- **Aim of the task**
Starting at the line that contains "C101: 22nF (GND, SIG6) -> 22nF (GND, VS)" and stopping after the line that contains "U1: ATtiny24 -> ATtiny841", transcribe the listing below exactly; do not include any pictures.

- **Entries shown**
------------

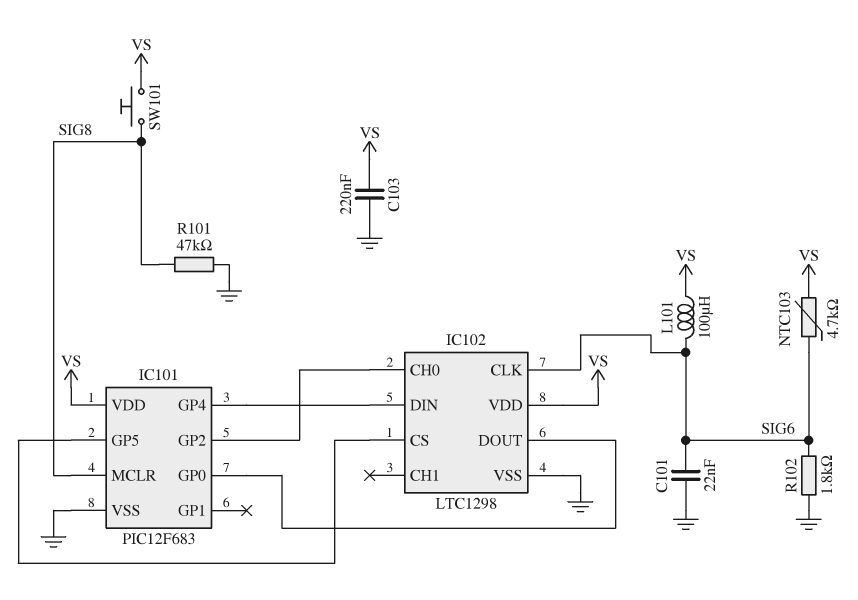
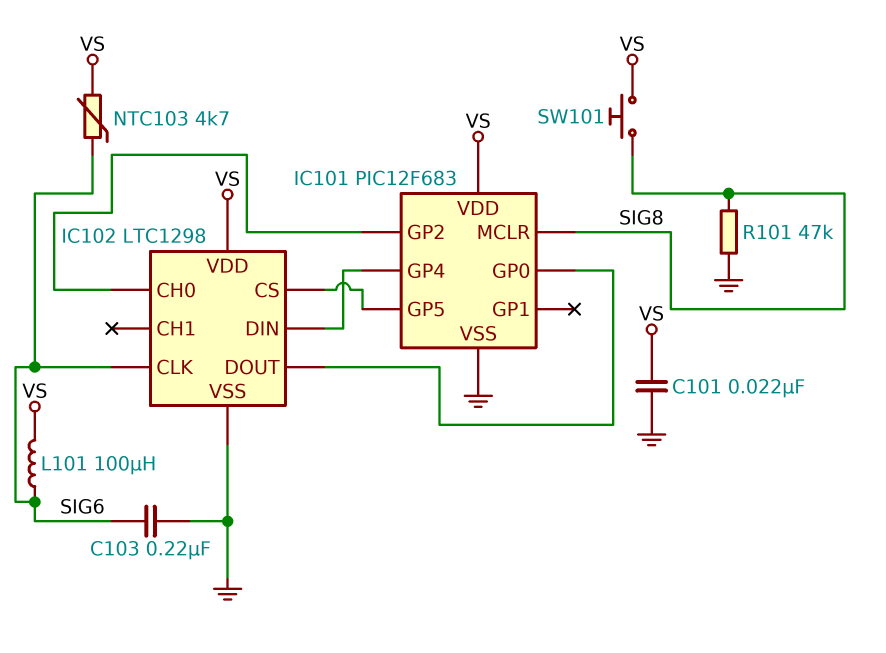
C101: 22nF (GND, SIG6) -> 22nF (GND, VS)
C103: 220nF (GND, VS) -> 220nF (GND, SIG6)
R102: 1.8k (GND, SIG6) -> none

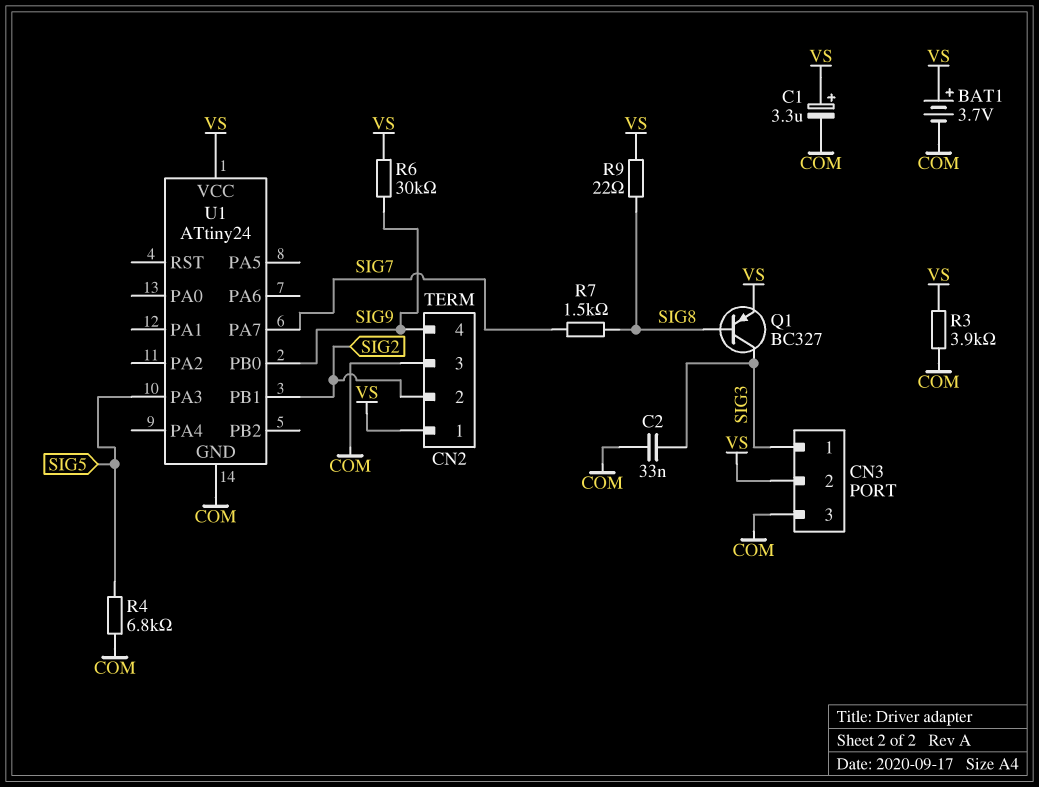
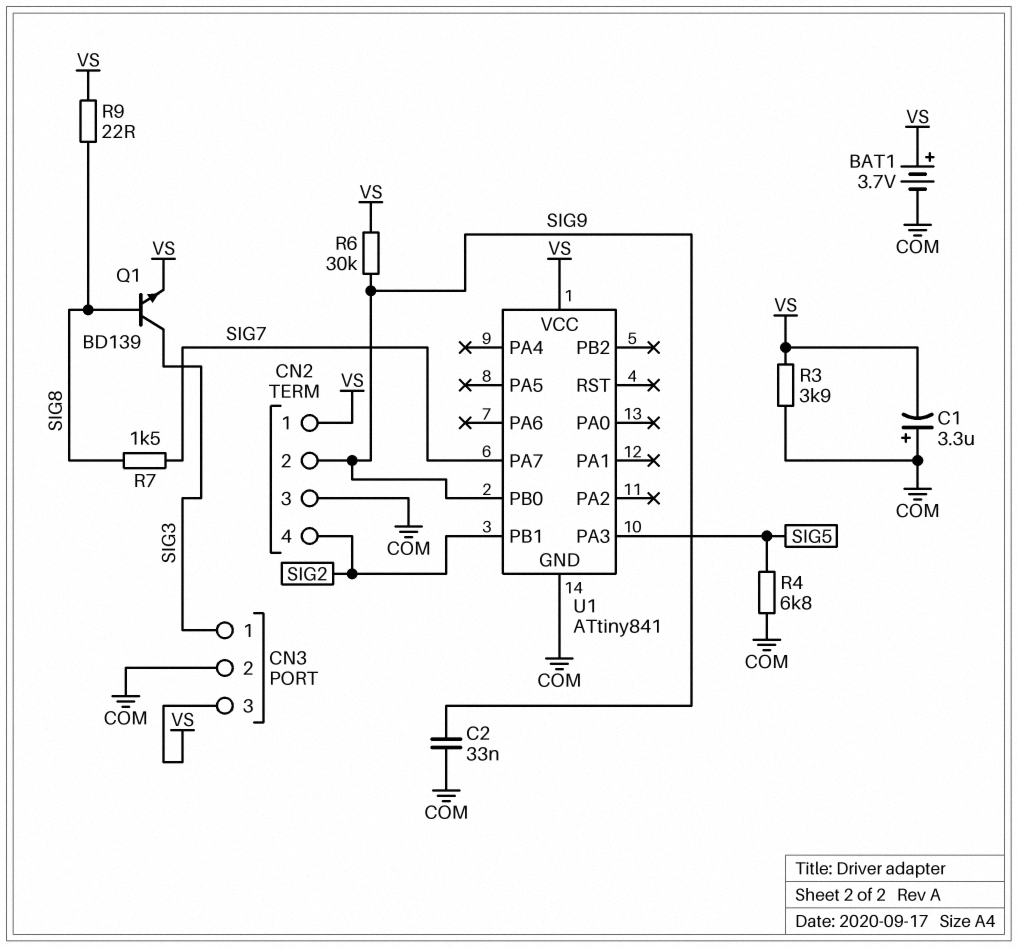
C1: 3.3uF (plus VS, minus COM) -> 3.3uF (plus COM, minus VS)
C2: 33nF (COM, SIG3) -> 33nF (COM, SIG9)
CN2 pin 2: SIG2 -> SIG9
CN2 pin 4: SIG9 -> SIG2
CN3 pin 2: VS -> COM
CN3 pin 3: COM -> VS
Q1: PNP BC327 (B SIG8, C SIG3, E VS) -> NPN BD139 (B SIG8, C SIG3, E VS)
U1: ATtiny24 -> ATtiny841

------------

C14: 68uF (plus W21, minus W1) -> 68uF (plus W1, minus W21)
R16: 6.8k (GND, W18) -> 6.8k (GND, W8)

------------

- **Result of this exercise**
C101: 22nF (GND, SIG6) -> 22nF (GND, VS)
C103: 220nF (GND, VS) -> 220nF (GND, SIG6)
R102: 1.8k (GND, SIG6) -> none

C1: 3.3uF (plus VS, minus COM) -> 3.3uF (plus COM, minus VS)
C2: 33nF (COM, SIG3) -> 33nF (COM, SIG9)
CN2 pin 2: SIG2 -> SIG9
CN2 pin 4: SIG9 -> SIG2
CN3 pin 2: VS -> COM
CN3 pin 3: COM -> VS
Q1: PNP BC327 (B SIG8, C SIG3, E VS) -> NPN BD139 (B SIG8, C SIG3, E VS)
U1: ATtiny24 -> ATtiny841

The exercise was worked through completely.